* **SUPPLIED ENTRIES**
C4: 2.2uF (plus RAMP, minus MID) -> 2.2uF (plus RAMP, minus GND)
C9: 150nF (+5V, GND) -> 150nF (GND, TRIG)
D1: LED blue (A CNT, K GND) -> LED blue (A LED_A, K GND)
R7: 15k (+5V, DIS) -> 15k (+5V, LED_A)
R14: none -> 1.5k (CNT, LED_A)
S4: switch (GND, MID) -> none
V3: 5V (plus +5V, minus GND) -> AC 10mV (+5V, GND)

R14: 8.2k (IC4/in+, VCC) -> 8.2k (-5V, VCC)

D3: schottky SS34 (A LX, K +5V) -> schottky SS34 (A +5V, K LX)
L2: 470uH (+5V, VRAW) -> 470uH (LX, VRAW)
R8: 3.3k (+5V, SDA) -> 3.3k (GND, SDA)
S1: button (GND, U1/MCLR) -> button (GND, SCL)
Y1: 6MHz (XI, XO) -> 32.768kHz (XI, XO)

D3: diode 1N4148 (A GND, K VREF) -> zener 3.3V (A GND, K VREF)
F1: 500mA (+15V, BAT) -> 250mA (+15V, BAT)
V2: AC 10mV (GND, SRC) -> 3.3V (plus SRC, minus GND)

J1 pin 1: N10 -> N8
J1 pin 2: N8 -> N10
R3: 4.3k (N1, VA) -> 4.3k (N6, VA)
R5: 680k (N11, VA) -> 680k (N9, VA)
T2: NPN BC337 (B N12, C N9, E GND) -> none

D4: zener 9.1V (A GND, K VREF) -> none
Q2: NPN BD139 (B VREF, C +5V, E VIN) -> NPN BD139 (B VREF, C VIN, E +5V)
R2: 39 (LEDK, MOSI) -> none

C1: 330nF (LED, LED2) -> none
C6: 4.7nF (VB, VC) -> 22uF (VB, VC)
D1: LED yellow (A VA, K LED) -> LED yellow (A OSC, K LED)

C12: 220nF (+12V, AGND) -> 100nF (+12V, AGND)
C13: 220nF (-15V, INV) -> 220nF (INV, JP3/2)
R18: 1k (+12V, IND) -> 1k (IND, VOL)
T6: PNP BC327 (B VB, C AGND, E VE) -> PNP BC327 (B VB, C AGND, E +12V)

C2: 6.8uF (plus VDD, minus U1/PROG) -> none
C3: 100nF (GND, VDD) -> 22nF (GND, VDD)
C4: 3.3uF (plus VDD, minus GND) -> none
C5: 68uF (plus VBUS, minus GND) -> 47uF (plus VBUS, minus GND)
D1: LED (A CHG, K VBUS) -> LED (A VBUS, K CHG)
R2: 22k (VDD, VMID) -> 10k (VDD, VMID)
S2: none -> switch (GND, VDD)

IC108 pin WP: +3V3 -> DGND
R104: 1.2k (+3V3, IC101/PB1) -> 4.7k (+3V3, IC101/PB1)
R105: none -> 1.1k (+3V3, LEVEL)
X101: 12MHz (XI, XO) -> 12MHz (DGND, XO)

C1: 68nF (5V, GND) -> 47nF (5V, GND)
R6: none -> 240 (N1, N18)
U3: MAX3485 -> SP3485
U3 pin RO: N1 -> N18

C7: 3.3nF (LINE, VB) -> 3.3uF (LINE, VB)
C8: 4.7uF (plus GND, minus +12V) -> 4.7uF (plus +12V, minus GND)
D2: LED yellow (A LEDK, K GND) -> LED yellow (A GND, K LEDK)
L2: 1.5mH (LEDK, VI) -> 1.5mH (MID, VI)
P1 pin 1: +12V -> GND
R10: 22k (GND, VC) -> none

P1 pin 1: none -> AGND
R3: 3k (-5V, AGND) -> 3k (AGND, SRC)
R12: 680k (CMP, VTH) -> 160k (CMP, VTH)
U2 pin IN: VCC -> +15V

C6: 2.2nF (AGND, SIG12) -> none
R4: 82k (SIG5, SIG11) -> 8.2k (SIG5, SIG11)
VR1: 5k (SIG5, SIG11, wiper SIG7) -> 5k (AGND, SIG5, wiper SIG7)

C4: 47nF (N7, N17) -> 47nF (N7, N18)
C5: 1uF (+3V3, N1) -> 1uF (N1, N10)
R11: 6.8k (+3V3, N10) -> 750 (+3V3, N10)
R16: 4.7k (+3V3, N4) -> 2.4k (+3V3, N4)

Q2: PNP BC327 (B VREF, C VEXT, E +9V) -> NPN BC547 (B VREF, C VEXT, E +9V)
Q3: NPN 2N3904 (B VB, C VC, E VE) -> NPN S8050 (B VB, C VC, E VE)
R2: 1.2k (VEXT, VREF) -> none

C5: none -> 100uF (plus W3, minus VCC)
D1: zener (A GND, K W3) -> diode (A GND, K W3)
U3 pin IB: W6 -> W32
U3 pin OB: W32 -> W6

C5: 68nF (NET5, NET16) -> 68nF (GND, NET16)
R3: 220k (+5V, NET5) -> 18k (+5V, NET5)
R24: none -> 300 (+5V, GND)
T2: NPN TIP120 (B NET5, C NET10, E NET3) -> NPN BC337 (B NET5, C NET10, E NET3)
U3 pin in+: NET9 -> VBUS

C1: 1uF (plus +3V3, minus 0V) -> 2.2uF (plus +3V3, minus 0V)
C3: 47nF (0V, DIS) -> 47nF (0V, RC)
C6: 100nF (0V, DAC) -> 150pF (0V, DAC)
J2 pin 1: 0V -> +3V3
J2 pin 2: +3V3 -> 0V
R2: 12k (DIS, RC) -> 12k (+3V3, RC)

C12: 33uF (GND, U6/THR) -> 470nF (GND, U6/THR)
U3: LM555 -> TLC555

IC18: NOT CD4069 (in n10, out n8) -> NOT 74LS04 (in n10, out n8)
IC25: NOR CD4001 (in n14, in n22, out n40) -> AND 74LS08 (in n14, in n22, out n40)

* **PROMPT**
Return the lines of the records that include the string "AGND".

* **ANSWER SECTION**
C12: 220nF (+12V, AGND) -> 100nF (+12V, AGND)
T6: PNP BC327 (B VB, C AGND, E VE) -> PNP BC327 (B VB, C AGND, E +12V)
P1 pin 1: none -> AGND
R3: 3k (-5V, AGND) -> 3k (AGND, SRC)
C6: 2.2nF (AGND, SIG12) -> none
VR1: 5k (SIG5, SIG11, wiper SIG7) -> 5k (AGND, SIG5, wiper SIG7)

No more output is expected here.